Directions for this task: Type the entries out once more. Match them exactly.

Stored data entries:
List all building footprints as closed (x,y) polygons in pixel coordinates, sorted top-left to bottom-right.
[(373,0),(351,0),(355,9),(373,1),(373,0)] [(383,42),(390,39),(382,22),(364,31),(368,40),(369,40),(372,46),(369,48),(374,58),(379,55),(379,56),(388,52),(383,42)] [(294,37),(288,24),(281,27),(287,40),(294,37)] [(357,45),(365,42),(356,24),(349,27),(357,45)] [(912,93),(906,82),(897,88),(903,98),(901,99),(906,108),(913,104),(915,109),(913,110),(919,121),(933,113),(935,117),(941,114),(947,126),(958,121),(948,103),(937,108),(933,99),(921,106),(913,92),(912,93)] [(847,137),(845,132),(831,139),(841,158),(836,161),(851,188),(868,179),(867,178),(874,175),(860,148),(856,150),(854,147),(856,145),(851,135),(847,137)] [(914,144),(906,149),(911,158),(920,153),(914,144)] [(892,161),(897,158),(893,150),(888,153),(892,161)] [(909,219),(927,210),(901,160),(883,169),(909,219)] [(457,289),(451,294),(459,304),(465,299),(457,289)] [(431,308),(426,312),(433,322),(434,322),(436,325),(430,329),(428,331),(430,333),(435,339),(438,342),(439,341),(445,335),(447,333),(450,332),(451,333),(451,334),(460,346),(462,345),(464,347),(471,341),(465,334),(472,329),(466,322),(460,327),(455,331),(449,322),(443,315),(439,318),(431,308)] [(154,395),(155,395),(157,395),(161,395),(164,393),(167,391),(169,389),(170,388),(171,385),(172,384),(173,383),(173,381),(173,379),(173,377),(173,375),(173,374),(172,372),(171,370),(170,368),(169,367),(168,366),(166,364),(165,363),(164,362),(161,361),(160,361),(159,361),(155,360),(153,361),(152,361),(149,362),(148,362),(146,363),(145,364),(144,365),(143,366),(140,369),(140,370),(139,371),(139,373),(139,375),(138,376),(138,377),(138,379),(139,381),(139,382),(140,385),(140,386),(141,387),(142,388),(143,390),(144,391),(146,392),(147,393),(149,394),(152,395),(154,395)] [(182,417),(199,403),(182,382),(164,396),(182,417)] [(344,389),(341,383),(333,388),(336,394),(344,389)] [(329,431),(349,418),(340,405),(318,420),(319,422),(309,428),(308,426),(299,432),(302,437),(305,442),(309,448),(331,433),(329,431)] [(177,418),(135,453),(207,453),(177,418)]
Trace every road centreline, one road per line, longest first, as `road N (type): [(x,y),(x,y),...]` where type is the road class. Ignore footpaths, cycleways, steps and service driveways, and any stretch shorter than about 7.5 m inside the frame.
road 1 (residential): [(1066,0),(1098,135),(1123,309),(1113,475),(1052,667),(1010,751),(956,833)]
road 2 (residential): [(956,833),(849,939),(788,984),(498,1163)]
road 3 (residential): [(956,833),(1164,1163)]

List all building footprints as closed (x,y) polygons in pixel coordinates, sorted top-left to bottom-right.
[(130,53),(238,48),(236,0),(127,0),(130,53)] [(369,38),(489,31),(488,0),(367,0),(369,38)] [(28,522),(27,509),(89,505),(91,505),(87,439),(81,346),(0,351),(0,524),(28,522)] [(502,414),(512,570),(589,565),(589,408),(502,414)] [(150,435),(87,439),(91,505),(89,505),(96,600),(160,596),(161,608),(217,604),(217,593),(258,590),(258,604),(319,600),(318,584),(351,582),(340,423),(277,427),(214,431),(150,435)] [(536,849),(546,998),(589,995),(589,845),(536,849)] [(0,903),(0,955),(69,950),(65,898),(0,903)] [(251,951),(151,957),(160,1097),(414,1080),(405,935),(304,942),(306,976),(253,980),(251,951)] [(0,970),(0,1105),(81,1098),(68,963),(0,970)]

Response:
List all building footprints as closed (x,y) polygons in pixel coordinates, sorted top-left to bottom-right.
[(373,0),(351,0),(355,9),(373,1),(373,0)] [(383,42),(390,39),(382,22),(364,31),(368,40),(369,40),(372,46),(369,48),(374,58),(379,55),(379,56),(388,52),(383,42)] [(294,37),(288,24),(281,27),(287,40),(294,37)] [(357,45),(365,42),(356,24),(349,27),(357,45)] [(912,93),(906,82),(897,88),(903,98),(901,99),(906,108),(913,104),(915,109),(913,110),(919,121),(933,113),(935,117),(941,114),(947,126),(958,121),(948,103),(937,108),(933,99),(921,106),(913,92),(912,93)] [(847,137),(845,132),(831,139),(841,158),(836,161),(851,188),(868,179),(867,178),(874,175),(860,148),(856,150),(854,147),(856,145),(851,135),(847,137)] [(914,144),(906,149),(911,158),(920,153),(914,144)] [(892,161),(897,158),(893,150),(888,153),(892,161)] [(909,219),(927,210),(901,160),(883,169),(909,219)] [(457,289),(451,294),(459,304),(465,299),(457,289)] [(431,308),(426,312),(433,322),(434,322),(436,325),(430,329),(428,331),(430,333),(435,339),(438,342),(439,341),(445,335),(447,333),(450,332),(451,333),(451,334),(460,346),(462,345),(464,347),(471,341),(465,334),(472,329),(466,322),(460,327),(455,331),(449,322),(443,315),(439,318),(431,308)] [(154,395),(155,395),(157,395),(161,395),(164,393),(167,391),(169,389),(170,388),(171,385),(172,384),(173,383),(173,381),(173,379),(173,377),(173,375),(173,374),(172,372),(171,370),(170,368),(169,367),(168,366),(166,364),(165,363),(164,362),(161,361),(160,361),(159,361),(155,360),(153,361),(152,361),(149,362),(148,362),(146,363),(145,364),(144,365),(143,366),(140,369),(140,370),(139,371),(139,373),(139,375),(138,376),(138,377),(138,379),(139,381),(139,382),(140,385),(140,386),(141,387),(142,388),(143,390),(144,391),(146,392),(147,393),(149,394),(152,395),(154,395)] [(182,417),(199,403),(182,382),(164,396),(182,417)] [(344,389),(341,383),(333,388),(336,394),(344,389)] [(329,431),(349,418),(340,405),(318,420),(319,422),(309,428),(308,426),(299,432),(302,437),(305,442),(309,448),(331,433),(329,431)] [(177,418),(135,453),(207,453),(177,418)]
Trace every road centreline, one road per line, longest first, as `road N (type): [(x,y),(x,y),...]` where type is the road class. Ignore footpaths, cycleways, steps and service driveways, and any stretch shorter than about 7.5 m inside the frame.
road 1 (residential): [(1066,0),(1098,135),(1123,309),(1113,475),(1052,667),(1010,751),(956,833)]
road 2 (residential): [(956,833),(849,939),(788,984),(498,1163)]
road 3 (residential): [(956,833),(1164,1163)]

List all building footprints as closed (x,y) polygons in pixel coordinates, sorted top-left to bottom-right.
[(130,53),(238,48),(236,0),(127,0),(130,53)] [(369,38),(489,31),(488,0),(367,0),(369,38)] [(28,522),(27,509),(89,505),(91,505),(87,439),(81,346),(0,351),(0,524),(28,522)] [(502,414),(512,570),(589,565),(589,408),(502,414)] [(150,435),(87,439),(91,505),(89,505),(96,600),(160,596),(161,608),(217,604),(217,593),(258,590),(258,604),(319,600),(318,584),(351,582),(340,423),(277,427),(214,431),(150,435)] [(536,849),(546,998),(589,995),(589,845),(536,849)] [(0,903),(0,955),(69,950),(65,898),(0,903)] [(251,951),(151,957),(160,1097),(414,1080),(405,935),(304,942),(306,976),(253,980),(251,951)] [(0,970),(0,1105),(81,1098),(68,963),(0,970)]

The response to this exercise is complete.